**WORK INSTRUCTION**
Copy each line of the following data that contains "puchar".

Scene difference descriptions
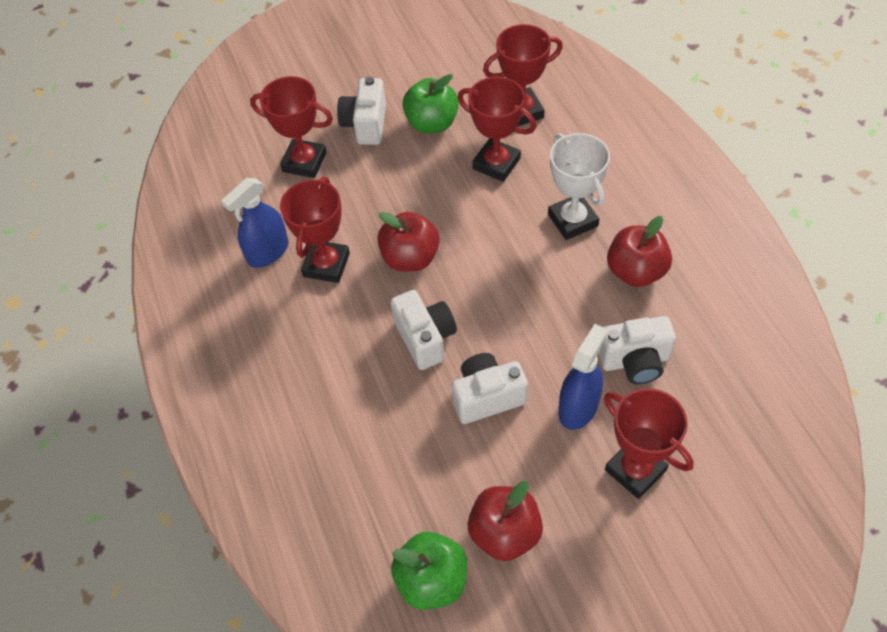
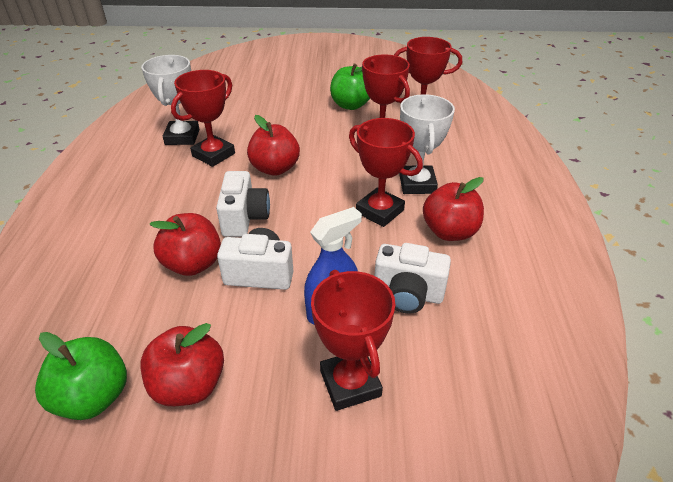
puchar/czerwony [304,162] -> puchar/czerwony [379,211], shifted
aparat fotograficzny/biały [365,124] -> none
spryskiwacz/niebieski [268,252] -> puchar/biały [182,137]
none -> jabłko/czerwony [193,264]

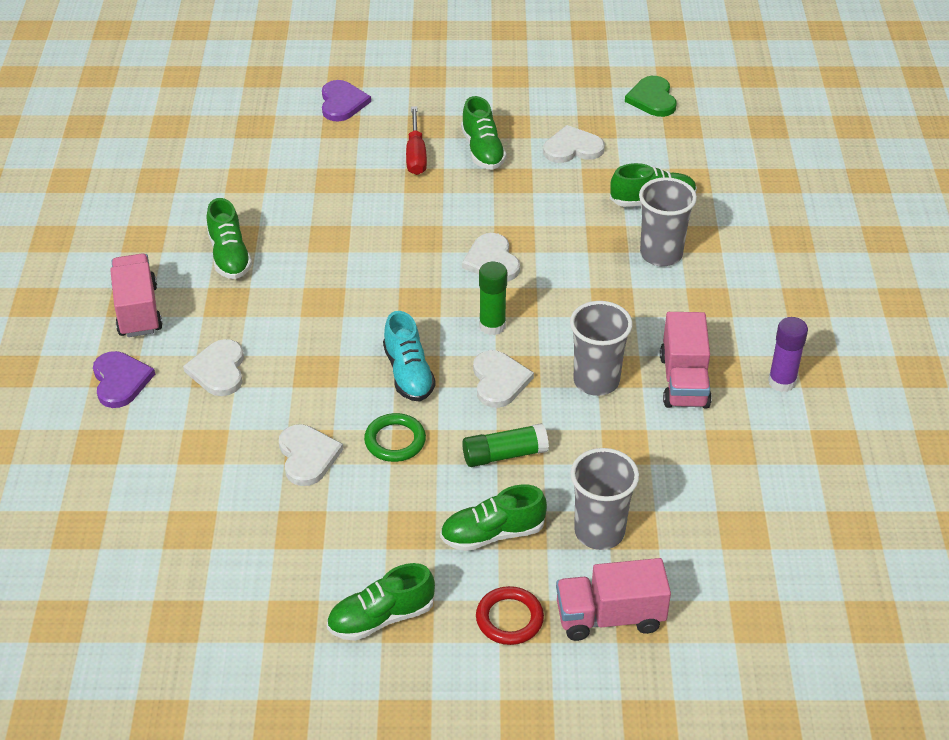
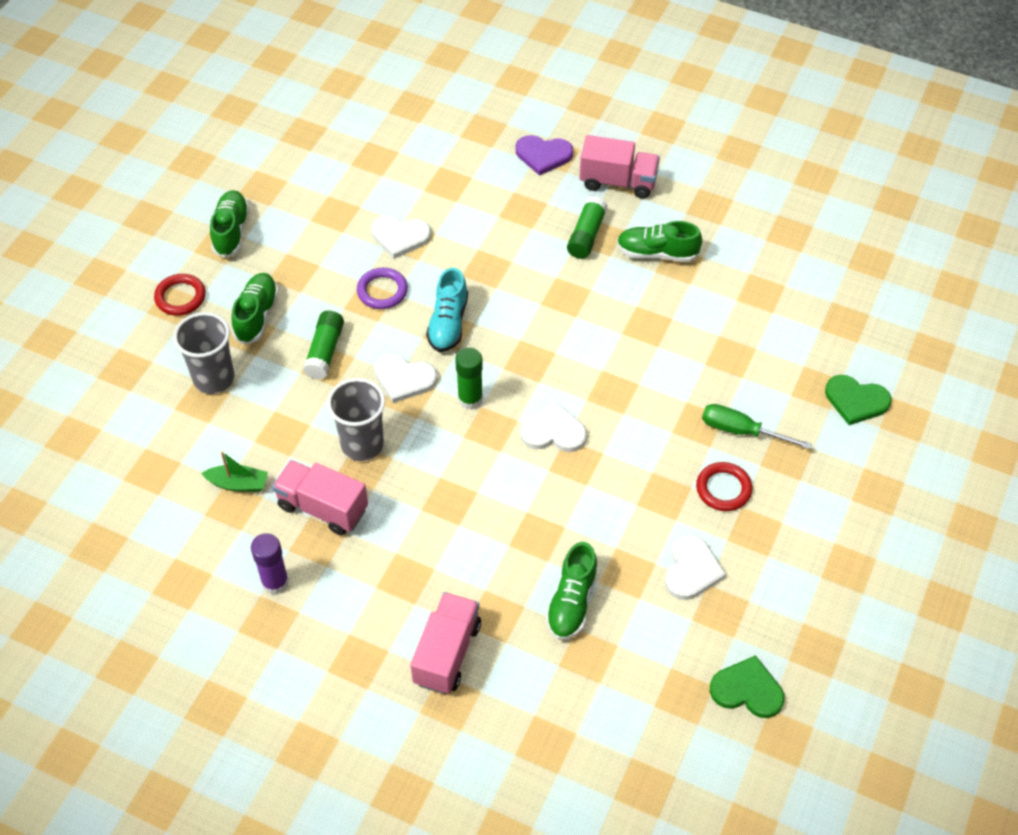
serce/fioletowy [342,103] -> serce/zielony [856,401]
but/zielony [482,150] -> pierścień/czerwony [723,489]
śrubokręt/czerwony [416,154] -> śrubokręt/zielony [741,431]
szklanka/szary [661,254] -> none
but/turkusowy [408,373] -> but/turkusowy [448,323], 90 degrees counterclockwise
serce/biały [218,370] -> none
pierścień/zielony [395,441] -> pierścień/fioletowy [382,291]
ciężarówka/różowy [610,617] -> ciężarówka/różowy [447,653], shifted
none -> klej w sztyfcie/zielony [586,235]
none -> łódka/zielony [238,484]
--
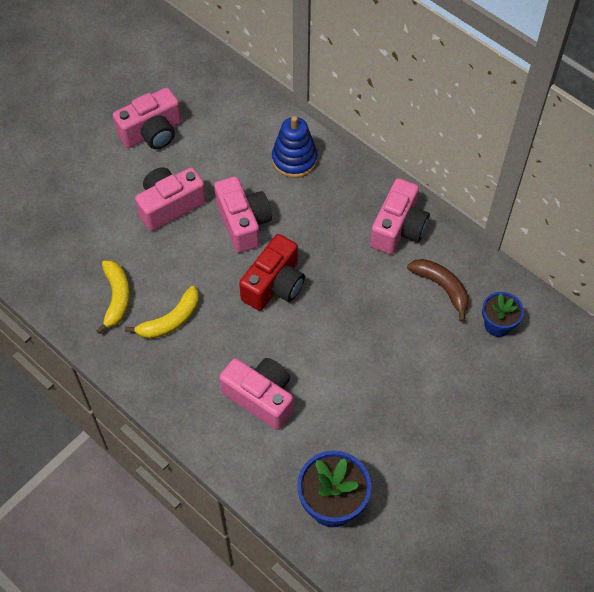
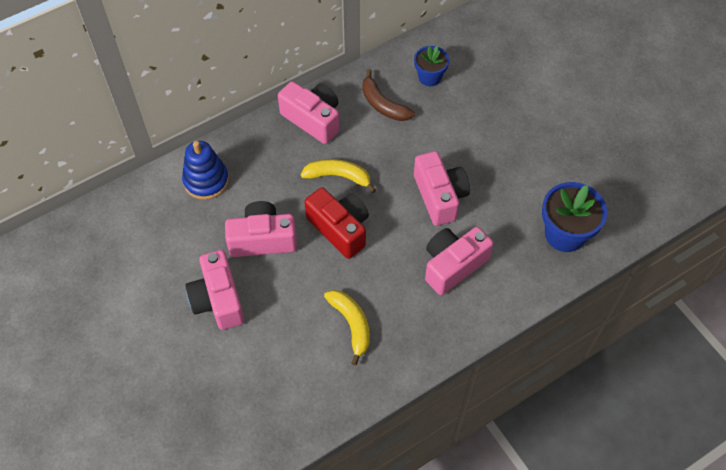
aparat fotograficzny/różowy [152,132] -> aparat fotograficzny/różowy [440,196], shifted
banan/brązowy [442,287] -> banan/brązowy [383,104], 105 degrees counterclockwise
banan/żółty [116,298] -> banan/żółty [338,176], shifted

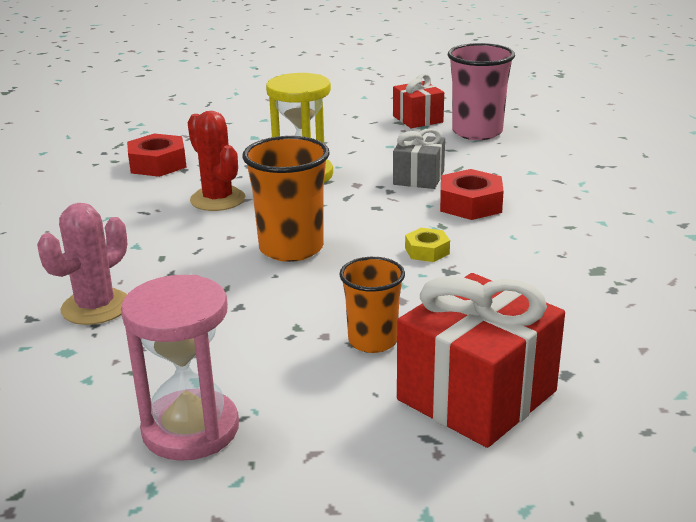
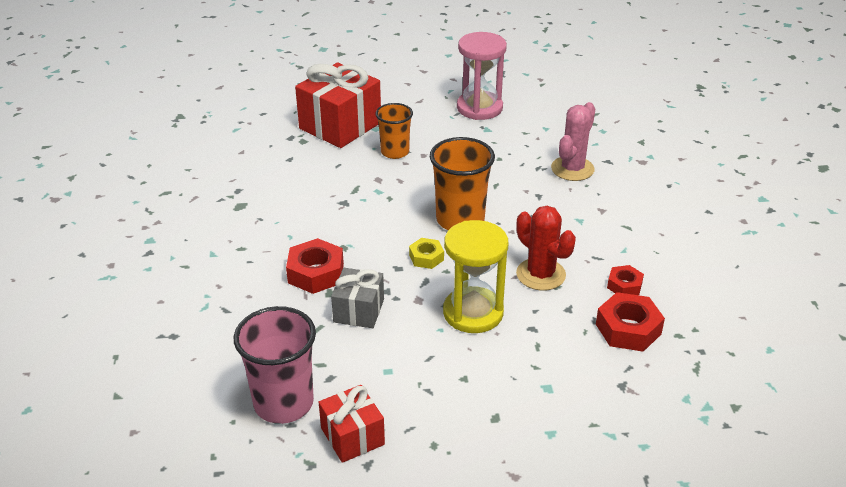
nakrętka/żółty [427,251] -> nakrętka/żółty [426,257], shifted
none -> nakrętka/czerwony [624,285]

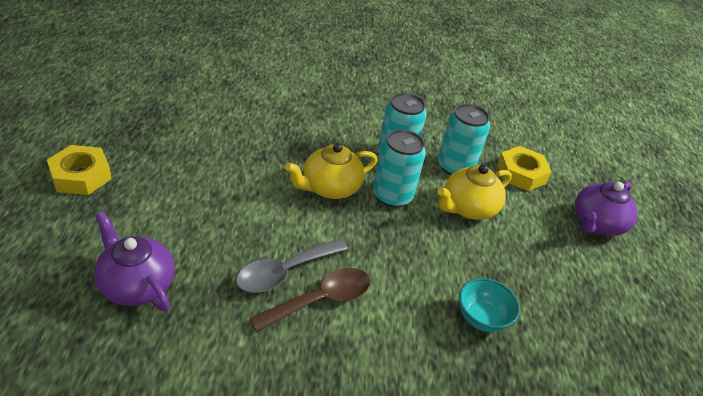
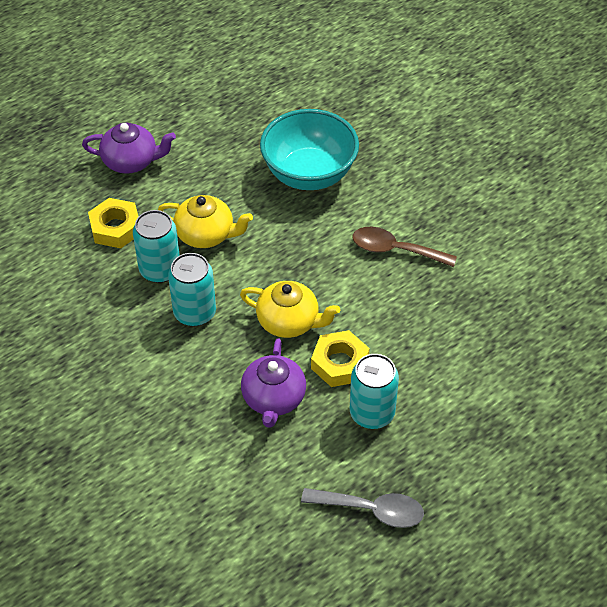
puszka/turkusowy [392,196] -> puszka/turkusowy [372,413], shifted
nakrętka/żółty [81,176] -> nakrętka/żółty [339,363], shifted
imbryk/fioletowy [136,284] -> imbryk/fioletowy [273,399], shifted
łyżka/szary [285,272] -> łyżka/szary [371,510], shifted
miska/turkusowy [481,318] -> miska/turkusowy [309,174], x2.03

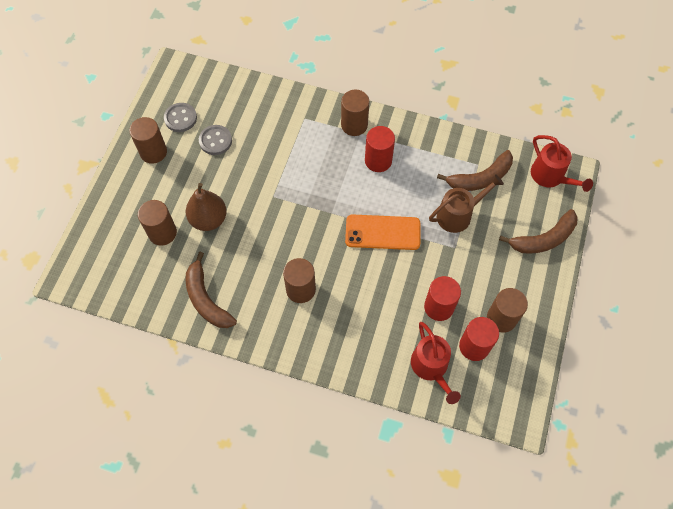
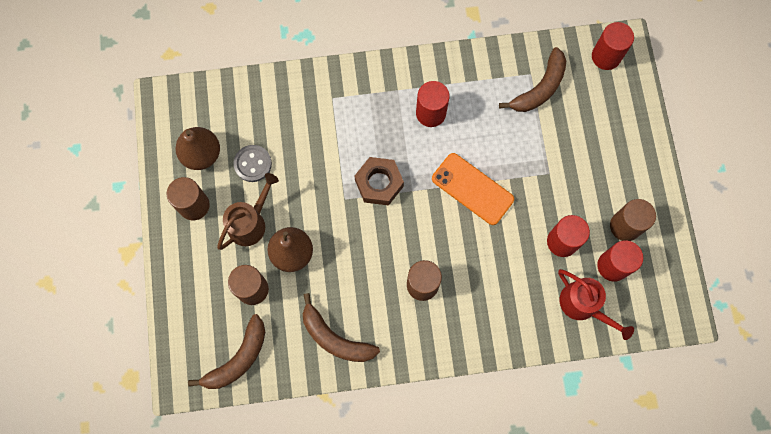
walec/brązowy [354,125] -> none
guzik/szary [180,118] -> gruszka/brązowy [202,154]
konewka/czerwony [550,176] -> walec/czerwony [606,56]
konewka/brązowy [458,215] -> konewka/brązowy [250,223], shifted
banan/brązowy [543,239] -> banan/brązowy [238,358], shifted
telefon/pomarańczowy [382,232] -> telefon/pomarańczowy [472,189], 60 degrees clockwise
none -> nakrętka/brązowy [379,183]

**THE ANSWER**
puchar/czerwony [304,162] -> puchar/czerwony [379,211], shifted
spryskiwacz/niebieski [268,252] -> puchar/biały [182,137]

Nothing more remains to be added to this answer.